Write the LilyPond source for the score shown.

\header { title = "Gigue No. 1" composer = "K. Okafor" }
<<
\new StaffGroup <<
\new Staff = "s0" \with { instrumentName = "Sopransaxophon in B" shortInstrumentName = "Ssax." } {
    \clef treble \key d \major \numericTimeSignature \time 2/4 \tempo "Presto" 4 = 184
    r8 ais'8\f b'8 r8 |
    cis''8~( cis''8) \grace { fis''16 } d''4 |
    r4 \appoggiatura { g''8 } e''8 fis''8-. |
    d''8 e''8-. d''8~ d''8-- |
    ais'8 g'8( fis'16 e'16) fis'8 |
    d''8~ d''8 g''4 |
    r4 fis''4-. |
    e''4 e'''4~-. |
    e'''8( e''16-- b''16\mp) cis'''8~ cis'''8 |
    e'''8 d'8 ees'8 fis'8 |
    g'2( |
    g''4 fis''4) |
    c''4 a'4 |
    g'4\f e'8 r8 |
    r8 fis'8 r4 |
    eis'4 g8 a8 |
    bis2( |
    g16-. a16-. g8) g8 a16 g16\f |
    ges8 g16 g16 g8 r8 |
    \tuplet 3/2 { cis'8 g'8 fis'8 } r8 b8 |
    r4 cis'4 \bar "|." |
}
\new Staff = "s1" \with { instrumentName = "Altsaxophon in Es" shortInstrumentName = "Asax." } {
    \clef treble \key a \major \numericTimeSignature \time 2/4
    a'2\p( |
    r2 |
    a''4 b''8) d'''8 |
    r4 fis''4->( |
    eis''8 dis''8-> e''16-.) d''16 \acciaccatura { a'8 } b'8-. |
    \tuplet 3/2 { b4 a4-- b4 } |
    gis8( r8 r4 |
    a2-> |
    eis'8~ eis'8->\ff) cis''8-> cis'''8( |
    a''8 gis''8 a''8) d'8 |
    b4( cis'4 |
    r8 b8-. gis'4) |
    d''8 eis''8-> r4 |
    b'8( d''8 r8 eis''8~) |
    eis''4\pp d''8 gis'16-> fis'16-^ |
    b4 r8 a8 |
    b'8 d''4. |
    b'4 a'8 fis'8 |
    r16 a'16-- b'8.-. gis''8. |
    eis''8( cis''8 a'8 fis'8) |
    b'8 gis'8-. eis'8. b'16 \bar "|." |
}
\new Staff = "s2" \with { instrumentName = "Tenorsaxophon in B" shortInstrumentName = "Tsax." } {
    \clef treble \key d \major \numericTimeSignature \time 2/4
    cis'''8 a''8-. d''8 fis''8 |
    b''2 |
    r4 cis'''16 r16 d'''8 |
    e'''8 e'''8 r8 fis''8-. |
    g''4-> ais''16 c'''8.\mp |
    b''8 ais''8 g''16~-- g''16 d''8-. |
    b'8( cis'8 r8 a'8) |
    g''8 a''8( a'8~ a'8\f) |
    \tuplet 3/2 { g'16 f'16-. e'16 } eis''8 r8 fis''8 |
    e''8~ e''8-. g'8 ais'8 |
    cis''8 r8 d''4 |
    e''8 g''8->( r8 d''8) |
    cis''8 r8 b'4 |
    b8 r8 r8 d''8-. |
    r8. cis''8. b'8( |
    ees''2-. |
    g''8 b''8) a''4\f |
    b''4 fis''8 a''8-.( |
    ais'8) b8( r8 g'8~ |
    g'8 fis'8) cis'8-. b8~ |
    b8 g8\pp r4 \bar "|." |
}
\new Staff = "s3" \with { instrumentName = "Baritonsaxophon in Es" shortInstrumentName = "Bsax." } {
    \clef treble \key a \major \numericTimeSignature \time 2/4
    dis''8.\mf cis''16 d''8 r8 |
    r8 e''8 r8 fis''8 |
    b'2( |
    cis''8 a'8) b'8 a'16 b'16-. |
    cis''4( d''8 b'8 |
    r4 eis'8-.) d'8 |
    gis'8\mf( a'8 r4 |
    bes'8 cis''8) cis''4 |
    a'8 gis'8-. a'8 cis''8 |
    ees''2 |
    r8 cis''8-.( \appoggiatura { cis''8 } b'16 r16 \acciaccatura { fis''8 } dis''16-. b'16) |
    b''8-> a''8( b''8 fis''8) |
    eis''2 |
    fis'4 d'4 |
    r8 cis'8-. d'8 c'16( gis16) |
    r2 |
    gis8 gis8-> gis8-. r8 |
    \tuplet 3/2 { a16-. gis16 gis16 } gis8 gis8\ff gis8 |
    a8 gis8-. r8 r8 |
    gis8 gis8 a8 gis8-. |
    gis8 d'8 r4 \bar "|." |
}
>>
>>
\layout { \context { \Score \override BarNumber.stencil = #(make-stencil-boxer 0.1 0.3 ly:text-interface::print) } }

_ _ _ _ _

(Stated exercise)
Pull every line from the items above that contains the string "time" and list them.

(Exercise output)
    \clef treble \key d \major \numericTimeSignature \time 2/4 \tempo "Presto" 4 = 184
    \clef treble \key a \major \numericTimeSignature \time 2/4
    \clef treble \key d \major \numericTimeSignature \time 2/4
    \clef treble \key a \major \numericTimeSignature \time 2/4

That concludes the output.